What to produce => Using the data below, copy each line that includes the word "brick".

Object matching data =>
_ _ _ _ _ _ _
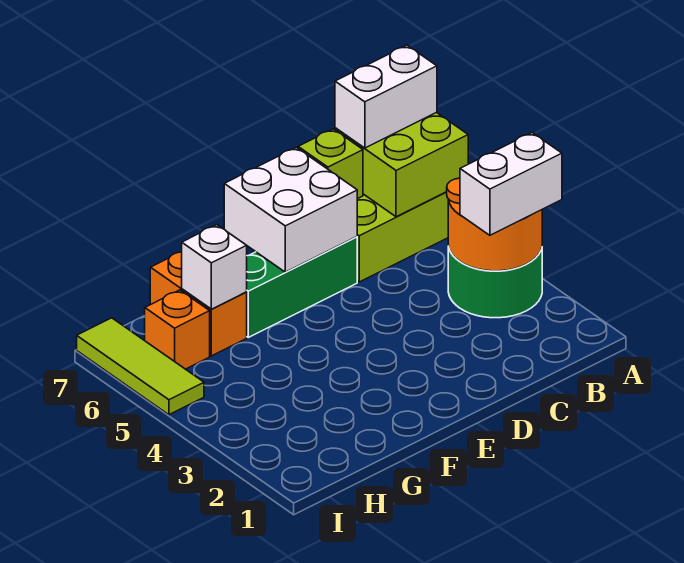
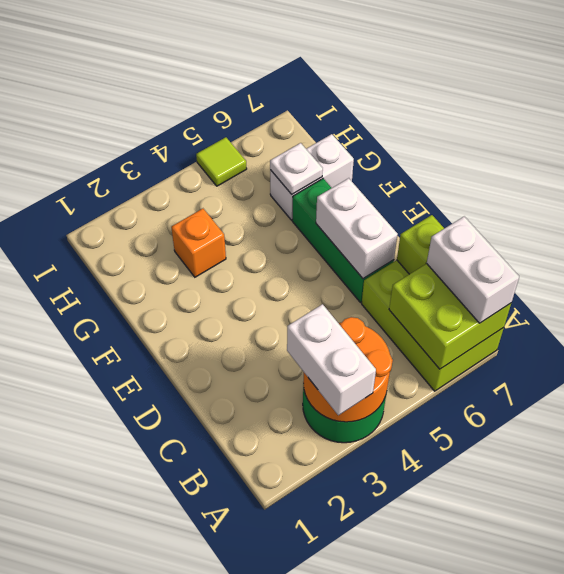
white brick D6:E7 level 2 -> white brick D6:E6 level 2
orange brick G6:G7 level 1 -> white brick G6:G7 level 1
white brick G6 level 2 -> white plate G6 level 2
orange brick H6 level 1 -> orange brick G3 level 1
lime tile I5:I7 level 1 -> lime tile I5 level 1

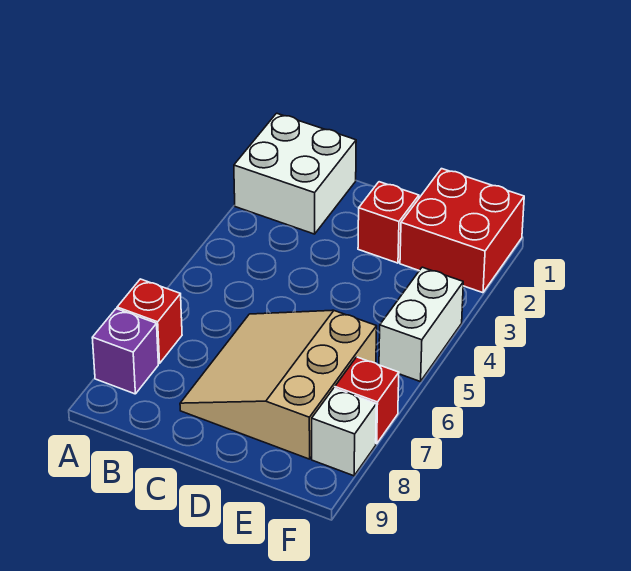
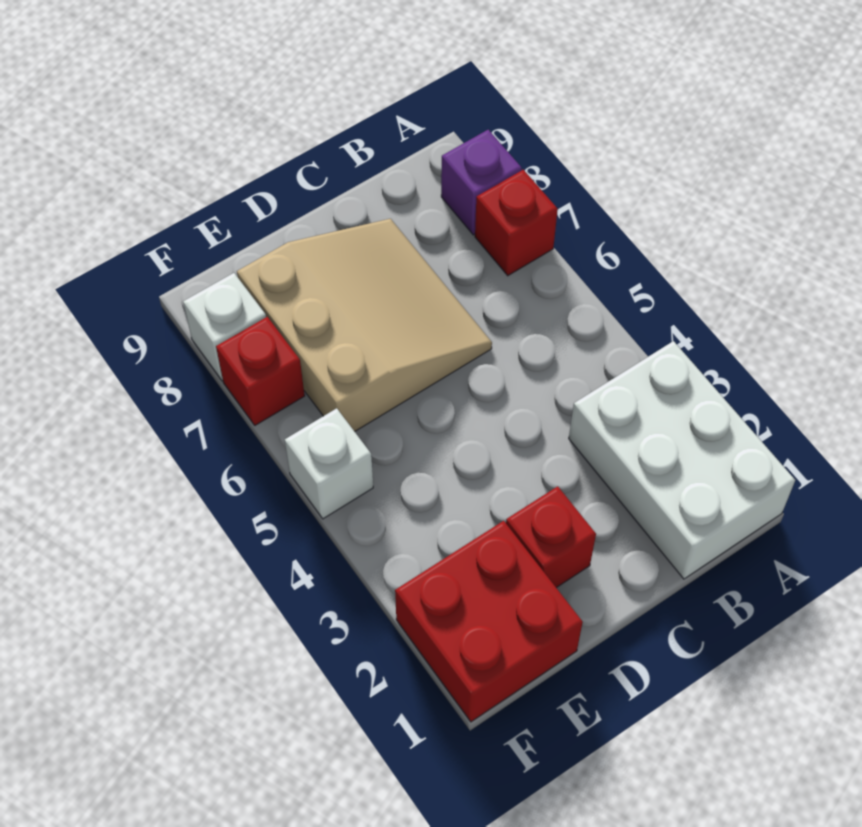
white brick A1:B2 level 1 -> white brick A1:B3 level 1
white brick F4:F5 level 1 -> white brick F5 level 1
_ _ _ _ _ _ _
Expected answer =>
white brick D6:E7 level 2 -> white brick D6:E6 level 2
orange brick G6:G7 level 1 -> white brick G6:G7 level 1
white brick G6 level 2 -> white plate G6 level 2
orange brick H6 level 1 -> orange brick G3 level 1
white brick A1:B2 level 1 -> white brick A1:B3 level 1
white brick F4:F5 level 1 -> white brick F5 level 1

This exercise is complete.